§ YOUR ASSIGNMENT: Reproduce only the lines of the material below that start at the line containing "window: (455, 54) -> (157, 298), moved" and stop at the line containing "toilet: (150, 74) -> (304, 277), moved". Keep both end lines.

§ RECORDED INFORMATION:
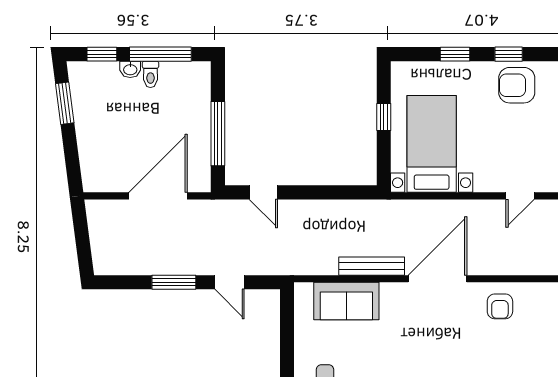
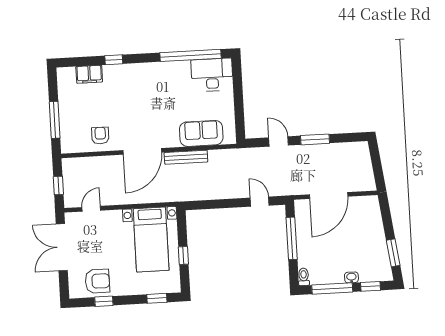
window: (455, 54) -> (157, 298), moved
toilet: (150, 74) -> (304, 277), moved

...

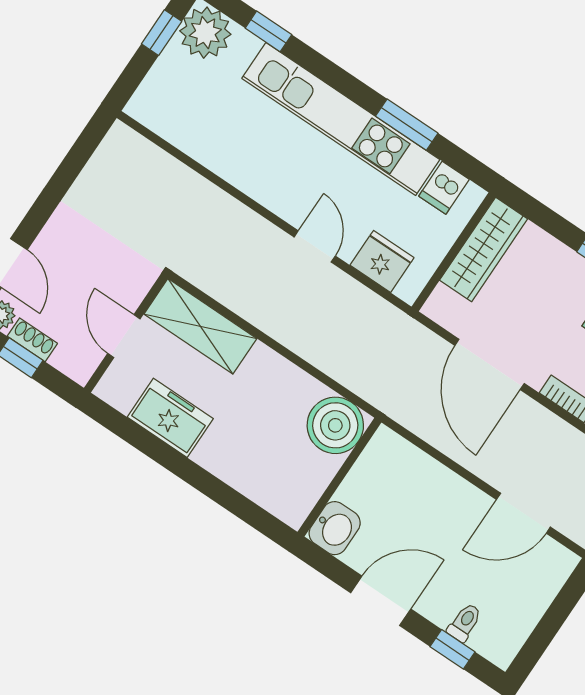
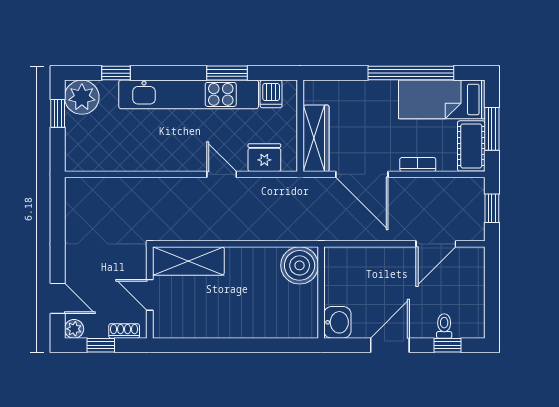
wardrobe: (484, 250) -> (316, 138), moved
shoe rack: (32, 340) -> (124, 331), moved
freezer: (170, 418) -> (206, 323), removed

§ EXERCISE SOLUTION:
window: (455, 54) -> (157, 298), moved
toilet: (150, 74) -> (304, 277), moved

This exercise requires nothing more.